= Provided data =

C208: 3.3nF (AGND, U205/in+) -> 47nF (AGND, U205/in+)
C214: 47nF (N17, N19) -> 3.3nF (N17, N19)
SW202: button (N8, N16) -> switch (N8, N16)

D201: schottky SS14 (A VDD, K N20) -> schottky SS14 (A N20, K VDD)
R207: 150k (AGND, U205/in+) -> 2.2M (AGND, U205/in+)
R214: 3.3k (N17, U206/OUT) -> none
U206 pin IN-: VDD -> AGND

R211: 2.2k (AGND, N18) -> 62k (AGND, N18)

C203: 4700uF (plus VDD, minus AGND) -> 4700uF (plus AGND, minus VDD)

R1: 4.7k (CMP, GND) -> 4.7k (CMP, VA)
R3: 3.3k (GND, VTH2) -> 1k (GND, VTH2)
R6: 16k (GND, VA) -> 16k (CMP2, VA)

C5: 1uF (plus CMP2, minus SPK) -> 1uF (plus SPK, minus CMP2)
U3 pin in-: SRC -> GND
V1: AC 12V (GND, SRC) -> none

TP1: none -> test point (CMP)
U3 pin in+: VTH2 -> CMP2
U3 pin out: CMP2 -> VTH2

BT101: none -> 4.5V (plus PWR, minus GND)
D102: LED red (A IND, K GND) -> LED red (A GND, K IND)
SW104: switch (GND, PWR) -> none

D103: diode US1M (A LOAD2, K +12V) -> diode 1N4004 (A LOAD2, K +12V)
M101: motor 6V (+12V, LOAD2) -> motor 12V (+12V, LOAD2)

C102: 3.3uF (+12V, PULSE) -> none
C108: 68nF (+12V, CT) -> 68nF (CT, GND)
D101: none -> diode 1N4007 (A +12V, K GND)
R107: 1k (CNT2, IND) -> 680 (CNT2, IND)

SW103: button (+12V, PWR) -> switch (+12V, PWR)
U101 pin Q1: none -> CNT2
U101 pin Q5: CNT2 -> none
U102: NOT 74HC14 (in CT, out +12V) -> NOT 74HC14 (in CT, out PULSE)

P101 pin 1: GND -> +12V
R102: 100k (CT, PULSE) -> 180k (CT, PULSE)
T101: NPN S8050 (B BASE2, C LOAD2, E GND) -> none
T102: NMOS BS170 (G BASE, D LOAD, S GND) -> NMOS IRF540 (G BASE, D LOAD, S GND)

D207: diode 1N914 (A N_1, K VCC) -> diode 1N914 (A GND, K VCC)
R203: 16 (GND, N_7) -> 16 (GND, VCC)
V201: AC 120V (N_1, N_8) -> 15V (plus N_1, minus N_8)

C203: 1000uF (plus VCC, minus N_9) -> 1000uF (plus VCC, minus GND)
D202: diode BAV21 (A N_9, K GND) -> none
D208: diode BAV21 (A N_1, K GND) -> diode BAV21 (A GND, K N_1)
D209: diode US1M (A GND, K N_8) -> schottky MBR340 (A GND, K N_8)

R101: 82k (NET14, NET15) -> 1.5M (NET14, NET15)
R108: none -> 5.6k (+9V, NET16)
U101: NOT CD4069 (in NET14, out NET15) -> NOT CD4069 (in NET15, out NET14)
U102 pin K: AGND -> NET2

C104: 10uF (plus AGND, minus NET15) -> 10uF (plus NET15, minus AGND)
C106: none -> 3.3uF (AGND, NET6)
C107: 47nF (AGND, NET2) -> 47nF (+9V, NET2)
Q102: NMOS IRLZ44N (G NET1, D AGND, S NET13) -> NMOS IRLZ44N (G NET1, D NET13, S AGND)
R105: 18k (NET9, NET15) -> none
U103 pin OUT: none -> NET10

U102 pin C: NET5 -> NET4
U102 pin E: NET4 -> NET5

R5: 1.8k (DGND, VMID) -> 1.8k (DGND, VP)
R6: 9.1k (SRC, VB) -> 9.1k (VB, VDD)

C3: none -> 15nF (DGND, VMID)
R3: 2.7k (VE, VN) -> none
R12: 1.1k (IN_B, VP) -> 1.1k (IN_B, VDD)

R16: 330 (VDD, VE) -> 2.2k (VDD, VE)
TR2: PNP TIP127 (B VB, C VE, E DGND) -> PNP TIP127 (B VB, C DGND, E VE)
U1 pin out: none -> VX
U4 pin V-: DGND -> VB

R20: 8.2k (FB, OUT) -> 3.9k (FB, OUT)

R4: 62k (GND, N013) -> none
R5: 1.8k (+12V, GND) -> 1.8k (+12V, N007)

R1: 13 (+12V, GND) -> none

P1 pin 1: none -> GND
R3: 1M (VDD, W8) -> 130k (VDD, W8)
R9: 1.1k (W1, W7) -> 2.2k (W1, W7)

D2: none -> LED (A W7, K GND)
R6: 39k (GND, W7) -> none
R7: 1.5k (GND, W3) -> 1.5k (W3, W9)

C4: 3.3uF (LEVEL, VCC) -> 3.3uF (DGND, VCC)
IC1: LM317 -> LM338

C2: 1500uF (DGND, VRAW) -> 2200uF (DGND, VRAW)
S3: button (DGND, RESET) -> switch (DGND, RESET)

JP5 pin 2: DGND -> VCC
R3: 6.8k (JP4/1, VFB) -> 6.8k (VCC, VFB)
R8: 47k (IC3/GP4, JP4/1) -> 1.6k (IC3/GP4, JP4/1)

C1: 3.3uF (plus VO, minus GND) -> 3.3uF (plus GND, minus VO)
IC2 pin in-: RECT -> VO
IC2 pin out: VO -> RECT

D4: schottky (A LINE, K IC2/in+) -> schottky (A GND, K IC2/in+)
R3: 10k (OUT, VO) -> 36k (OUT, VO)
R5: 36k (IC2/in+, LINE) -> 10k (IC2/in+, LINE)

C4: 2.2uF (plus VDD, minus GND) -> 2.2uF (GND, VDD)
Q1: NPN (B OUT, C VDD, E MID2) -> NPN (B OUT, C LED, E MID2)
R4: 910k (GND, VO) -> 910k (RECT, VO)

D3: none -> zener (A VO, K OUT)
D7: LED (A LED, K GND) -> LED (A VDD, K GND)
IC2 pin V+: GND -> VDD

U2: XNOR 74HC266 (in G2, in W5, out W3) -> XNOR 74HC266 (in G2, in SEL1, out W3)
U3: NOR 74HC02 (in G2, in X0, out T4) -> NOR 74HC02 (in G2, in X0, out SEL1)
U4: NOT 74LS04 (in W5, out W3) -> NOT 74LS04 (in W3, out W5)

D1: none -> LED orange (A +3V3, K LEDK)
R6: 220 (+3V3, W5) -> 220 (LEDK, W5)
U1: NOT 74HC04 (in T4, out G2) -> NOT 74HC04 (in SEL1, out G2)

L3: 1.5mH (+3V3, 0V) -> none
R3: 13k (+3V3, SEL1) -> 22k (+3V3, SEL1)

= Exercise brief =
Repeat the material above in its entirety, exactly.

= Output below =
C208: 3.3nF (AGND, U205/in+) -> 47nF (AGND, U205/in+)
C214: 47nF (N17, N19) -> 3.3nF (N17, N19)
SW202: button (N8, N16) -> switch (N8, N16)

D201: schottky SS14 (A VDD, K N20) -> schottky SS14 (A N20, K VDD)
R207: 150k (AGND, U205/in+) -> 2.2M (AGND, U205/in+)
R214: 3.3k (N17, U206/OUT) -> none
U206 pin IN-: VDD -> AGND

R211: 2.2k (AGND, N18) -> 62k (AGND, N18)

C203: 4700uF (plus VDD, minus AGND) -> 4700uF (plus AGND, minus VDD)

R1: 4.7k (CMP, GND) -> 4.7k (CMP, VA)
R3: 3.3k (GND, VTH2) -> 1k (GND, VTH2)
R6: 16k (GND, VA) -> 16k (CMP2, VA)

C5: 1uF (plus CMP2, minus SPK) -> 1uF (plus SPK, minus CMP2)
U3 pin in-: SRC -> GND
V1: AC 12V (GND, SRC) -> none

TP1: none -> test point (CMP)
U3 pin in+: VTH2 -> CMP2
U3 pin out: CMP2 -> VTH2

BT101: none -> 4.5V (plus PWR, minus GND)
D102: LED red (A IND, K GND) -> LED red (A GND, K IND)
SW104: switch (GND, PWR) -> none

D103: diode US1M (A LOAD2, K +12V) -> diode 1N4004 (A LOAD2, K +12V)
M101: motor 6V (+12V, LOAD2) -> motor 12V (+12V, LOAD2)

C102: 3.3uF (+12V, PULSE) -> none
C108: 68nF (+12V, CT) -> 68nF (CT, GND)
D101: none -> diode 1N4007 (A +12V, K GND)
R107: 1k (CNT2, IND) -> 680 (CNT2, IND)

SW103: button (+12V, PWR) -> switch (+12V, PWR)
U101 pin Q1: none -> CNT2
U101 pin Q5: CNT2 -> none
U102: NOT 74HC14 (in CT, out +12V) -> NOT 74HC14 (in CT, out PULSE)

P101 pin 1: GND -> +12V
R102: 100k (CT, PULSE) -> 180k (CT, PULSE)
T101: NPN S8050 (B BASE2, C LOAD2, E GND) -> none
T102: NMOS BS170 (G BASE, D LOAD, S GND) -> NMOS IRF540 (G BASE, D LOAD, S GND)

D207: diode 1N914 (A N_1, K VCC) -> diode 1N914 (A GND, K VCC)
R203: 16 (GND, N_7) -> 16 (GND, VCC)
V201: AC 120V (N_1, N_8) -> 15V (plus N_1, minus N_8)

C203: 1000uF (plus VCC, minus N_9) -> 1000uF (plus VCC, minus GND)
D202: diode BAV21 (A N_9, K GND) -> none
D208: diode BAV21 (A N_1, K GND) -> diode BAV21 (A GND, K N_1)
D209: diode US1M (A GND, K N_8) -> schottky MBR340 (A GND, K N_8)

R101: 82k (NET14, NET15) -> 1.5M (NET14, NET15)
R108: none -> 5.6k (+9V, NET16)
U101: NOT CD4069 (in NET14, out NET15) -> NOT CD4069 (in NET15, out NET14)
U102 pin K: AGND -> NET2

C104: 10uF (plus AGND, minus NET15) -> 10uF (plus NET15, minus AGND)
C106: none -> 3.3uF (AGND, NET6)
C107: 47nF (AGND, NET2) -> 47nF (+9V, NET2)
Q102: NMOS IRLZ44N (G NET1, D AGND, S NET13) -> NMOS IRLZ44N (G NET1, D NET13, S AGND)
R105: 18k (NET9, NET15) -> none
U103 pin OUT: none -> NET10

U102 pin C: NET5 -> NET4
U102 pin E: NET4 -> NET5

R5: 1.8k (DGND, VMID) -> 1.8k (DGND, VP)
R6: 9.1k (SRC, VB) -> 9.1k (VB, VDD)

C3: none -> 15nF (DGND, VMID)
R3: 2.7k (VE, VN) -> none
R12: 1.1k (IN_B, VP) -> 1.1k (IN_B, VDD)

R16: 330 (VDD, VE) -> 2.2k (VDD, VE)
TR2: PNP TIP127 (B VB, C VE, E DGND) -> PNP TIP127 (B VB, C DGND, E VE)
U1 pin out: none -> VX
U4 pin V-: DGND -> VB

R20: 8.2k (FB, OUT) -> 3.9k (FB, OUT)

R4: 62k (GND, N013) -> none
R5: 1.8k (+12V, GND) -> 1.8k (+12V, N007)

R1: 13 (+12V, GND) -> none

P1 pin 1: none -> GND
R3: 1M (VDD, W8) -> 130k (VDD, W8)
R9: 1.1k (W1, W7) -> 2.2k (W1, W7)

D2: none -> LED (A W7, K GND)
R6: 39k (GND, W7) -> none
R7: 1.5k (GND, W3) -> 1.5k (W3, W9)

C4: 3.3uF (LEVEL, VCC) -> 3.3uF (DGND, VCC)
IC1: LM317 -> LM338

C2: 1500uF (DGND, VRAW) -> 2200uF (DGND, VRAW)
S3: button (DGND, RESET) -> switch (DGND, RESET)

JP5 pin 2: DGND -> VCC
R3: 6.8k (JP4/1, VFB) -> 6.8k (VCC, VFB)
R8: 47k (IC3/GP4, JP4/1) -> 1.6k (IC3/GP4, JP4/1)

C1: 3.3uF (plus VO, minus GND) -> 3.3uF (plus GND, minus VO)
IC2 pin in-: RECT -> VO
IC2 pin out: VO -> RECT

D4: schottky (A LINE, K IC2/in+) -> schottky (A GND, K IC2/in+)
R3: 10k (OUT, VO) -> 36k (OUT, VO)
R5: 36k (IC2/in+, LINE) -> 10k (IC2/in+, LINE)

C4: 2.2uF (plus VDD, minus GND) -> 2.2uF (GND, VDD)
Q1: NPN (B OUT, C VDD, E MID2) -> NPN (B OUT, C LED, E MID2)
R4: 910k (GND, VO) -> 910k (RECT, VO)

D3: none -> zener (A VO, K OUT)
D7: LED (A LED, K GND) -> LED (A VDD, K GND)
IC2 pin V+: GND -> VDD

U2: XNOR 74HC266 (in G2, in W5, out W3) -> XNOR 74HC266 (in G2, in SEL1, out W3)
U3: NOR 74HC02 (in G2, in X0, out T4) -> NOR 74HC02 (in G2, in X0, out SEL1)
U4: NOT 74LS04 (in W5, out W3) -> NOT 74LS04 (in W3, out W5)

D1: none -> LED orange (A +3V3, K LEDK)
R6: 220 (+3V3, W5) -> 220 (LEDK, W5)
U1: NOT 74HC04 (in T4, out G2) -> NOT 74HC04 (in SEL1, out G2)

L3: 1.5mH (+3V3, 0V) -> none
R3: 13k (+3V3, SEL1) -> 22k (+3V3, SEL1)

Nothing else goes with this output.